* WHAT IS NEEDED: Can you update the entries below so that every "Year" reads "Season", leaving everything else unchanged?

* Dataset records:

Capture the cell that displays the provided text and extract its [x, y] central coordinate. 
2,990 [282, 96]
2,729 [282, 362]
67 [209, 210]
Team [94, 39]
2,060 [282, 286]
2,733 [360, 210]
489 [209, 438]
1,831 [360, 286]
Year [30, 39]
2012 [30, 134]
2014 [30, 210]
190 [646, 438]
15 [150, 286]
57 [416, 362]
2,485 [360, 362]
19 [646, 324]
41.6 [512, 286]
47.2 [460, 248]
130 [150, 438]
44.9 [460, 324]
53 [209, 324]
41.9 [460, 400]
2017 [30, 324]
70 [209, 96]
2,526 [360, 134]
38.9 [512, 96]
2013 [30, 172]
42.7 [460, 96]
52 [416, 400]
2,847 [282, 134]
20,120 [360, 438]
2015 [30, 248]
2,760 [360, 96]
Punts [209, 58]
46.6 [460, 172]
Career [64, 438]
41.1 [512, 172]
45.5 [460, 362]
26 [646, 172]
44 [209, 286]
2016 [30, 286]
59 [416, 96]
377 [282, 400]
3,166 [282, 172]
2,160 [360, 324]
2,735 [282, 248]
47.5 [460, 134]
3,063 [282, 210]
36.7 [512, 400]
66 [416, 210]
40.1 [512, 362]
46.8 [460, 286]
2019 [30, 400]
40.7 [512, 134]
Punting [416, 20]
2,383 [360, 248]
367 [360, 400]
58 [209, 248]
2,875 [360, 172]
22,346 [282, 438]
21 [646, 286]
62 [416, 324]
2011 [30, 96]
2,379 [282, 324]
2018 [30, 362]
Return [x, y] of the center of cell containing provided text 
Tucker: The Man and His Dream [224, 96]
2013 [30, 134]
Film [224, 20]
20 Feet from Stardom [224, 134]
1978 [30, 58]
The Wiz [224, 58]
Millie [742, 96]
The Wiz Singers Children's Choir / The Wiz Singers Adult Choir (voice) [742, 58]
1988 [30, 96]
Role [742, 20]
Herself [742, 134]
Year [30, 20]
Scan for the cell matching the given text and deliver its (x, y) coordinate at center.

* TASK OUTPUT:
Capture the cell that displays the provided text and extract its [x, y] central coordinate. 
2,990 [282, 96]
2,729 [282, 362]
67 [209, 210]
Team [94, 39]
2,060 [282, 286]
2,733 [360, 210]
489 [209, 438]
1,831 [360, 286]
Season [30, 39]
2012 [30, 134]
2014 [30, 210]
190 [646, 438]
15 [150, 286]
57 [416, 362]
2,485 [360, 362]
19 [646, 324]
41.6 [512, 286]
47.2 [460, 248]
130 [150, 438]
44.9 [460, 324]
53 [209, 324]
41.9 [460, 400]
2017 [30, 324]
70 [209, 96]
2,526 [360, 134]
38.9 [512, 96]
2013 [30, 172]
42.7 [460, 96]
52 [416, 400]
2,847 [282, 134]
20,120 [360, 438]
2015 [30, 248]
2,760 [360, 96]
Punts [209, 58]
46.6 [460, 172]
Career [64, 438]
41.1 [512, 172]
45.5 [460, 362]
26 [646, 172]
44 [209, 286]
2016 [30, 286]
59 [416, 96]
377 [282, 400]
3,166 [282, 172]
2,160 [360, 324]
2,735 [282, 248]
47.5 [460, 134]
3,063 [282, 210]
36.7 [512, 400]
66 [416, 210]
40.1 [512, 362]
46.8 [460, 286]
2019 [30, 400]
40.7 [512, 134]
Punting [416, 20]
2,383 [360, 248]
367 [360, 400]
58 [209, 248]
2,875 [360, 172]
22,346 [282, 438]
21 [646, 286]
62 [416, 324]
2011 [30, 96]
2,379 [282, 324]
2018 [30, 362]
Return [x, y] of the center of cell containing provided text 
Tucker: The Man and His Dream [224, 96]
2013 [30, 134]
Film [224, 20]
20 Feet from Stardom [224, 134]
1978 [30, 58]
The Wiz [224, 58]
Millie [742, 96]
The Wiz Singers Children's Choir / The Wiz Singers Adult Choir (voice) [742, 58]
1988 [30, 96]
Role [742, 20]
Herself [742, 134]
Season [30, 20]
Scan for the cell matching the given text and deliver its (x, y) coordinate at center.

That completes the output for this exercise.